*** Opening TASK DATA ***

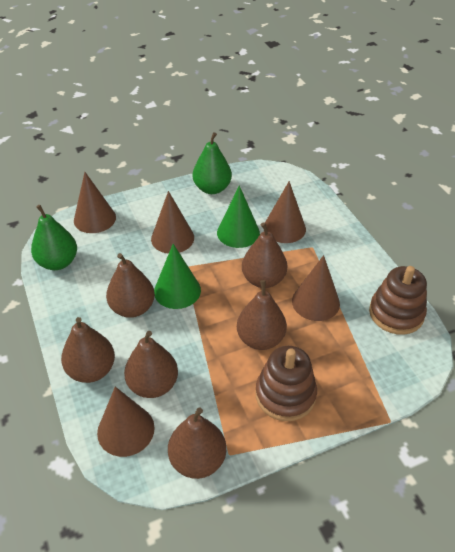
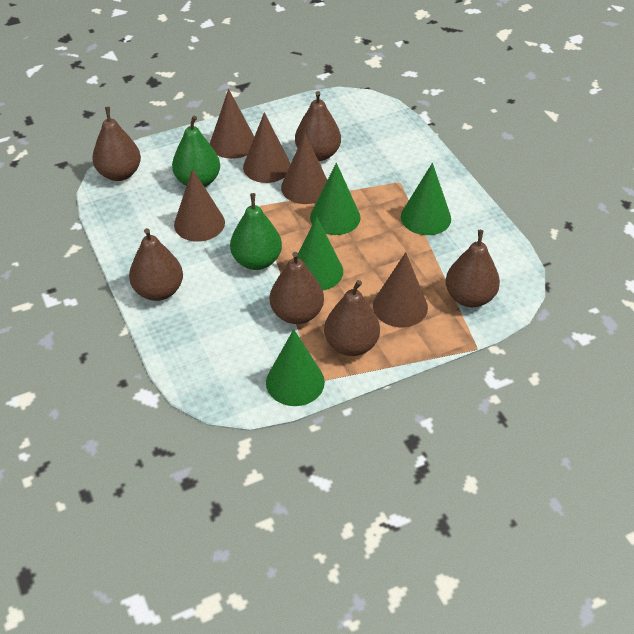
brown stacking toy: 2 -> 0
green cone: 2 -> 4

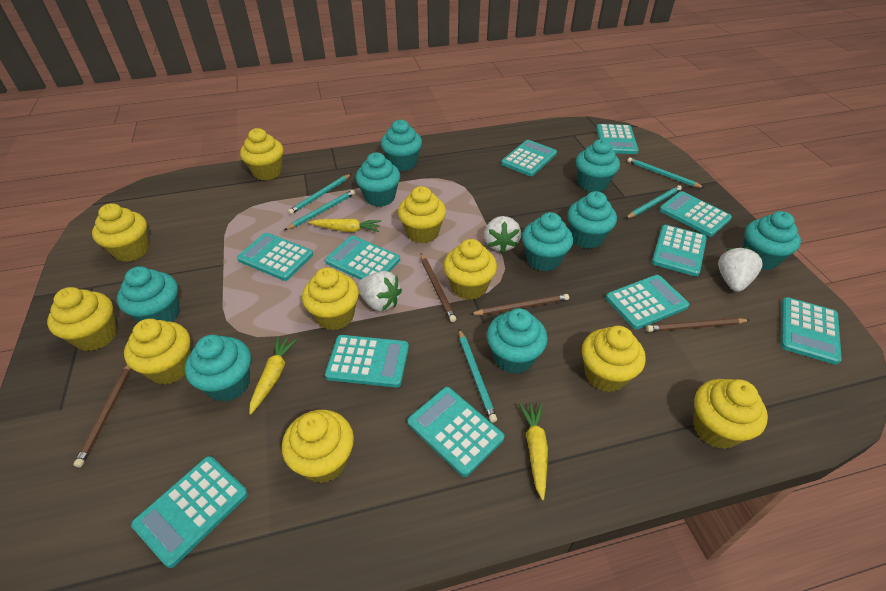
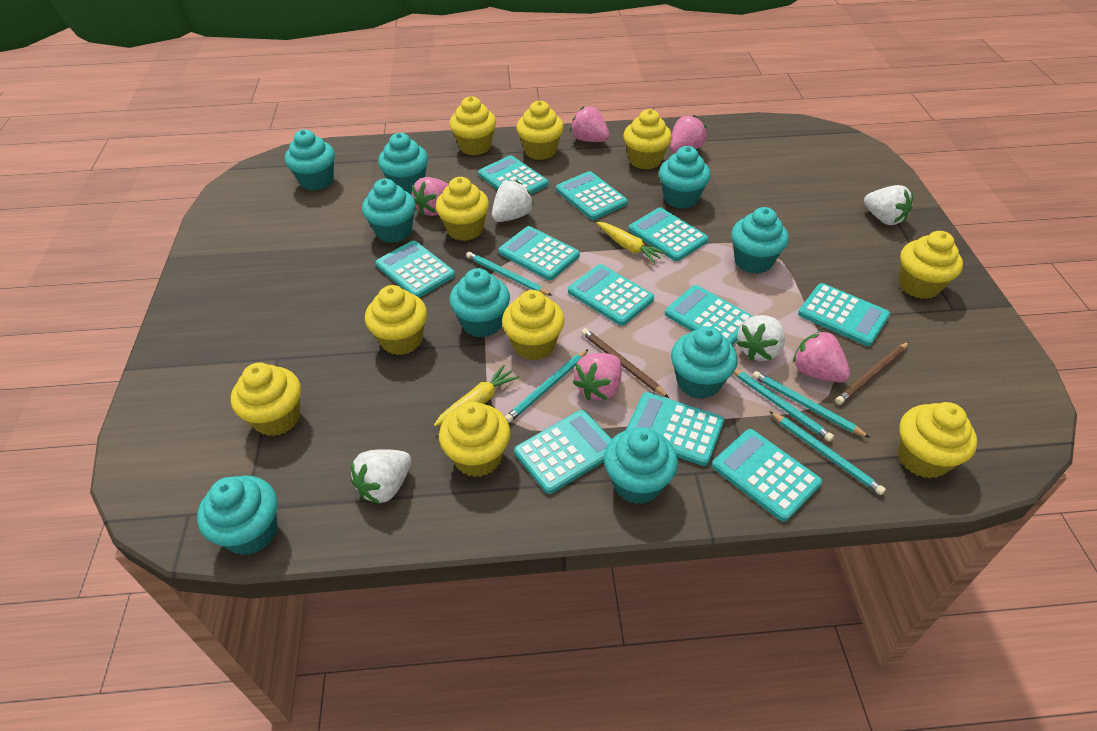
brown pencil: 4 -> 2
pink strawberry: 0 -> 5
white strawberry: 3 -> 4
yellow carrot: 3 -> 2

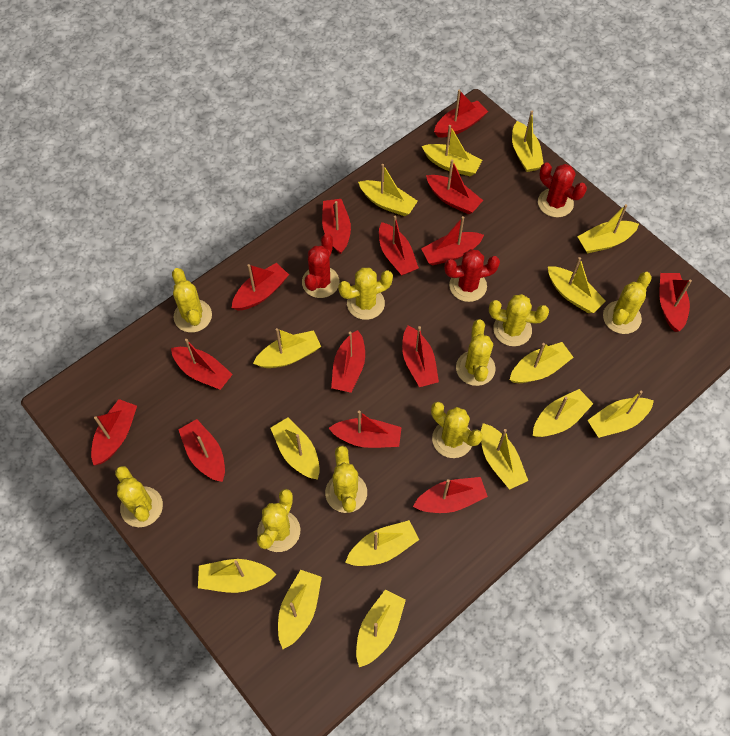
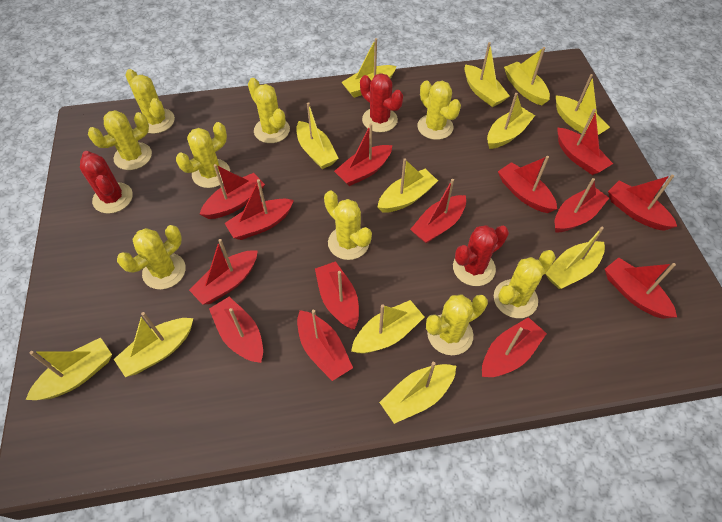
yellow boat: 15 -> 12

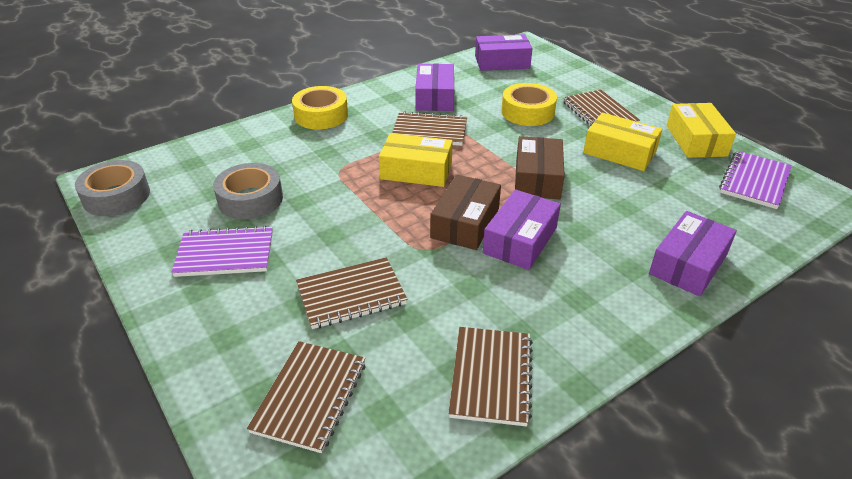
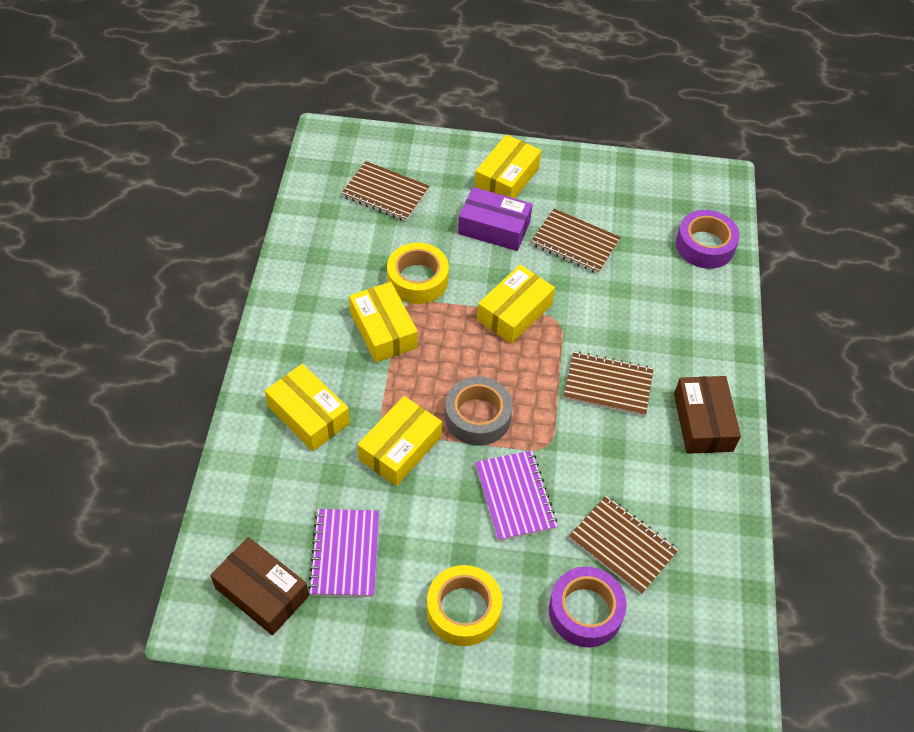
brown notebook: 5 -> 4
grey tape: 2 -> 1
purple box: 4 -> 1
purple tape: 0 -> 2
yellow box: 3 -> 5

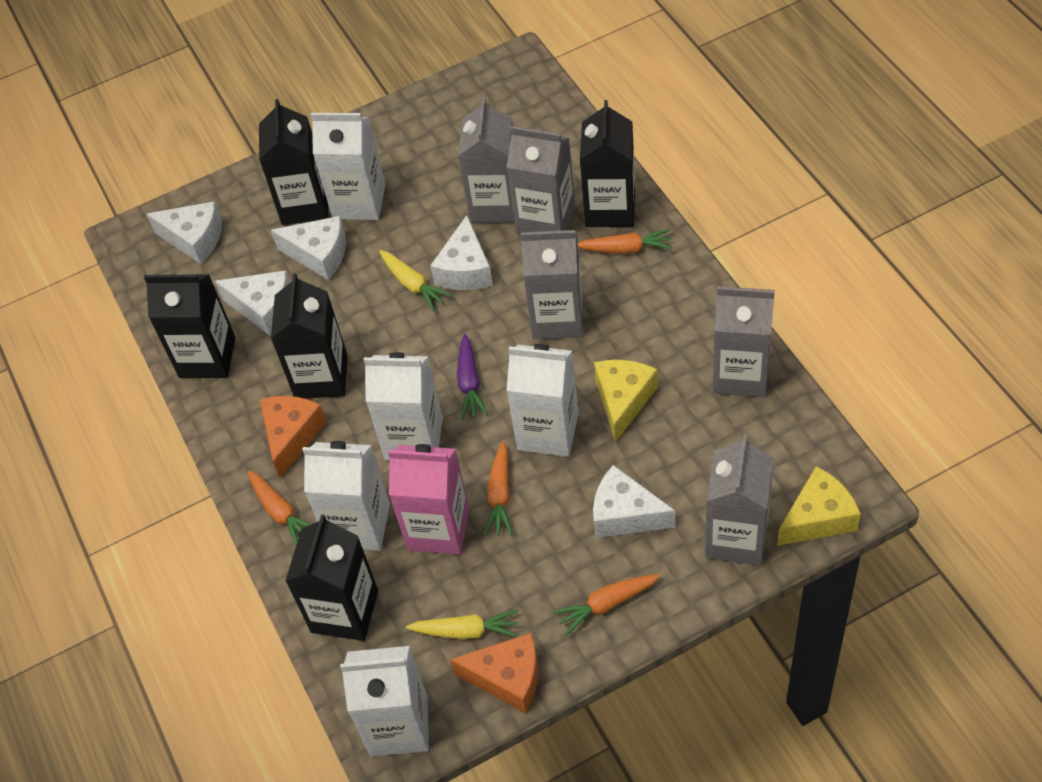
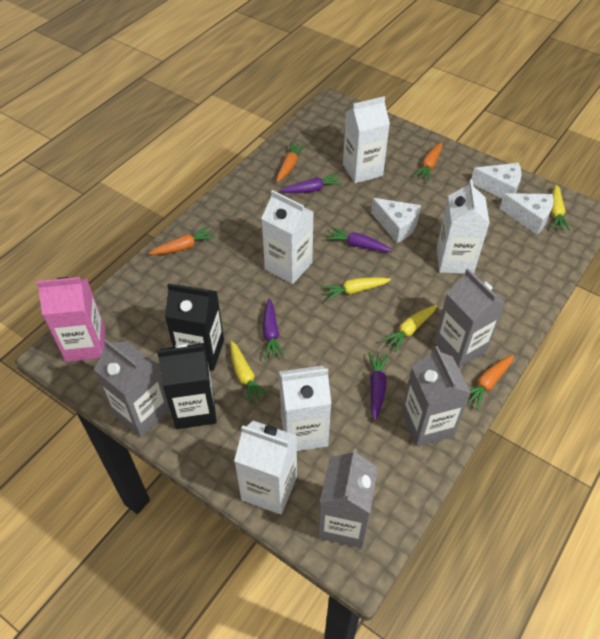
black carton: 5 -> 2
grey carton: 5 -> 4
orange cheese: 2 -> 0
purple carrot: 1 -> 4
white cheese: 5 -> 3
yellow carrot: 2 -> 4
yellow cheese: 2 -> 0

*** Closing TASK DATA ***

— WHAT YOU HAVE TO DO —
How many of the lines in these entries hold "brown"? Report only the count.

— EXERCISE RESPONSE —
3